[Problem to work on] Each line below from the "none -> tan brick A7 level 1" line through the "none -> yellow cone F9 level 1" line, those two included, must be restated word for word; the pictures must not be.

Start of Material supplied

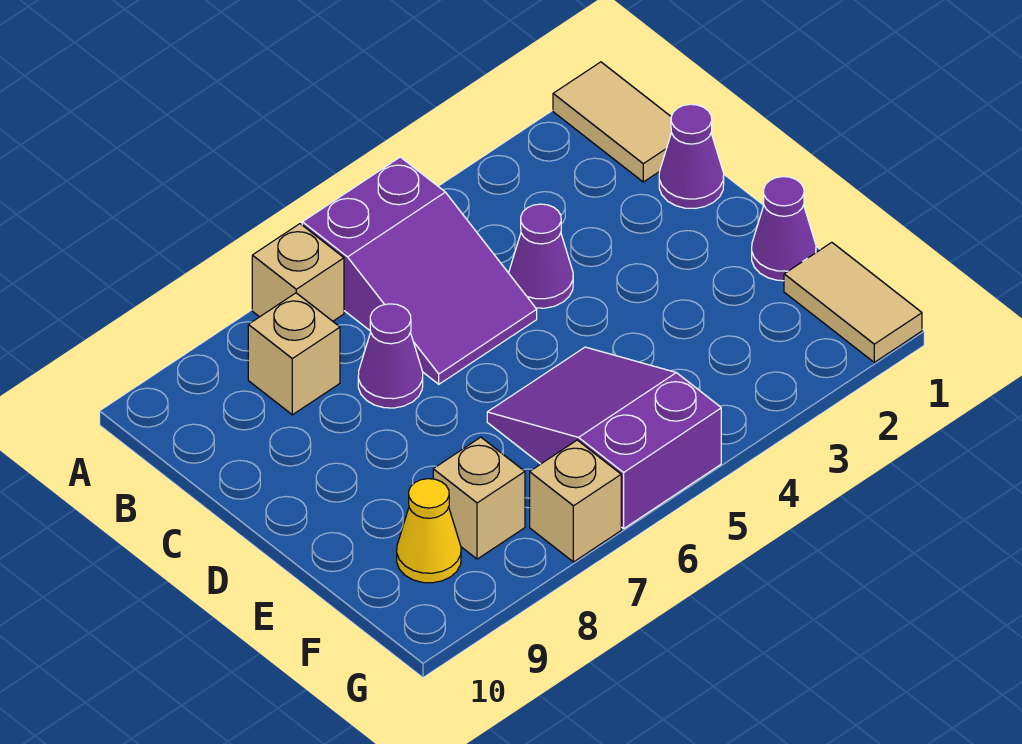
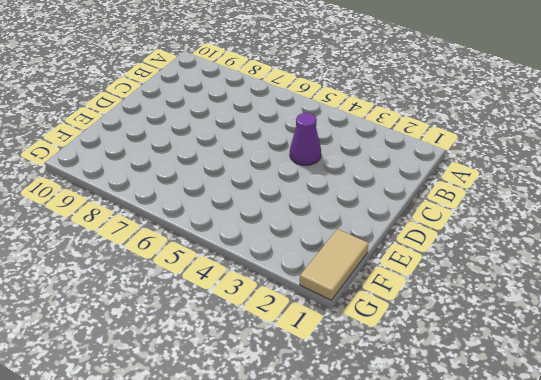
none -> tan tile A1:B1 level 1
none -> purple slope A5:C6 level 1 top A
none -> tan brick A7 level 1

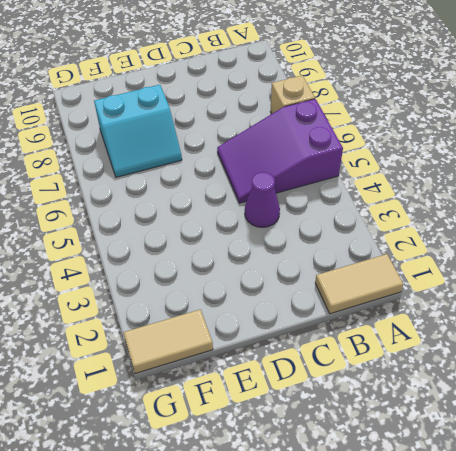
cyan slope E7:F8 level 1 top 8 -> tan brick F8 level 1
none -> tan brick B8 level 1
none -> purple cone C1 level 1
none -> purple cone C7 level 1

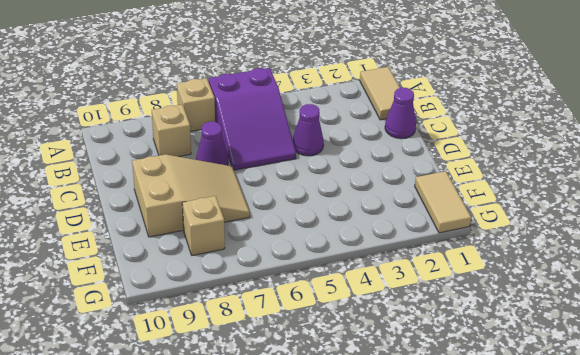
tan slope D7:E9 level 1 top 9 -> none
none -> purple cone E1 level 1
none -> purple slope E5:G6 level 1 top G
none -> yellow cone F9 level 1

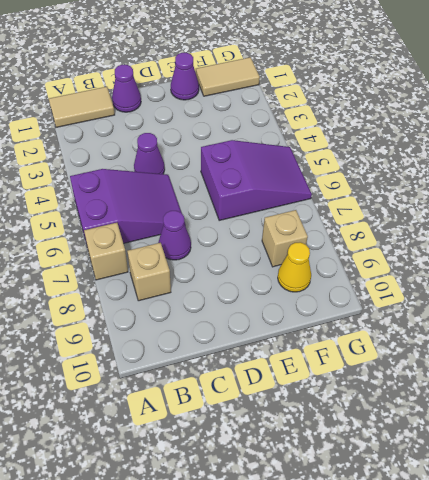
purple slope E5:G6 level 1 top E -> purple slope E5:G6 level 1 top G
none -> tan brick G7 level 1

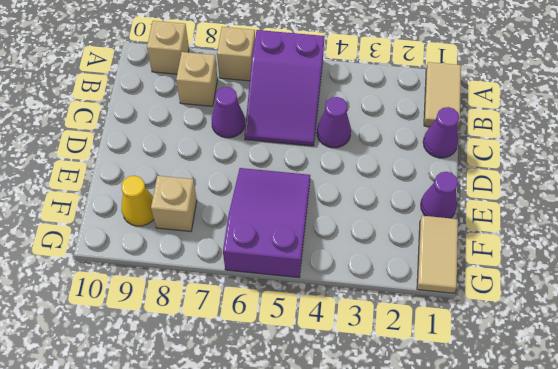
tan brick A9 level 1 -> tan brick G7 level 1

End of Material supplied

[Answer]
none -> tan brick A7 level 1

cyan slope E7:F8 level 1 top 8 -> tan brick F8 level 1
none -> tan brick B8 level 1
none -> purple cone C1 level 1
none -> purple cone C7 level 1

tan slope D7:E9 level 1 top 9 -> none
none -> purple cone E1 level 1
none -> purple slope E5:G6 level 1 top G
none -> yellow cone F9 level 1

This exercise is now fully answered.